Input data: Begin

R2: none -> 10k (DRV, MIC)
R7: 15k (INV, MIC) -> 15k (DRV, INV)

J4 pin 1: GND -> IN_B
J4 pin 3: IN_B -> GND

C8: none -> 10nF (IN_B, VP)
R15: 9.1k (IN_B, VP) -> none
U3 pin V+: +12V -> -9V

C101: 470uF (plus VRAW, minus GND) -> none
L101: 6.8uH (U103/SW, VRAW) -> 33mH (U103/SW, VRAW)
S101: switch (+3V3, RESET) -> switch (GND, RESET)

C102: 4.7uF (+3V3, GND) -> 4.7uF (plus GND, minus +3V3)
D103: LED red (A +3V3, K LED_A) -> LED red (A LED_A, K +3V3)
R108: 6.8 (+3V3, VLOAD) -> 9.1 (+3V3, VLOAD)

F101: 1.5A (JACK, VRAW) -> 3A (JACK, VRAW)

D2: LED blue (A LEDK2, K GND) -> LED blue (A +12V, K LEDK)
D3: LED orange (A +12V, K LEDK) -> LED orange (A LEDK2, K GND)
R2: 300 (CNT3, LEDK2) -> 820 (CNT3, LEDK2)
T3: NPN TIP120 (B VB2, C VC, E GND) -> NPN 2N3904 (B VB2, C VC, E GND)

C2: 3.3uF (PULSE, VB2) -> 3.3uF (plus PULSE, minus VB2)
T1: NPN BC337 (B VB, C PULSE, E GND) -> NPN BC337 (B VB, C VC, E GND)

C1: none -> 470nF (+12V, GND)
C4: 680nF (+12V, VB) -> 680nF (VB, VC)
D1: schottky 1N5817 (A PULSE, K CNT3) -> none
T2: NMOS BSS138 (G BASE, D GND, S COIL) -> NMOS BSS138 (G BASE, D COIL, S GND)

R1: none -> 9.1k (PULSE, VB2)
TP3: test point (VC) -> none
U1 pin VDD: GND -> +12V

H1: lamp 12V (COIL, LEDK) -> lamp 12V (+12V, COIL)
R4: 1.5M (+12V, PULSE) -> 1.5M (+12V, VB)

Input data: End

* [What is expected]: Copy out only the lines of the records above from the one with "R108: 6.8 (+3V3, VLOAD) -> 9.1 (+3V3, VLOAD)" through the one with "R2: 300 (CNT3, LEDK2) -> 820 (CNT3, LEDK2)", exactly as they stand, both included.

* [Reply to the task]:
R108: 6.8 (+3V3, VLOAD) -> 9.1 (+3V3, VLOAD)

F101: 1.5A (JACK, VRAW) -> 3A (JACK, VRAW)

D2: LED blue (A LEDK2, K GND) -> LED blue (A +12V, K LEDK)
D3: LED orange (A +12V, K LEDK) -> LED orange (A LEDK2, K GND)
R2: 300 (CNT3, LEDK2) -> 820 (CNT3, LEDK2)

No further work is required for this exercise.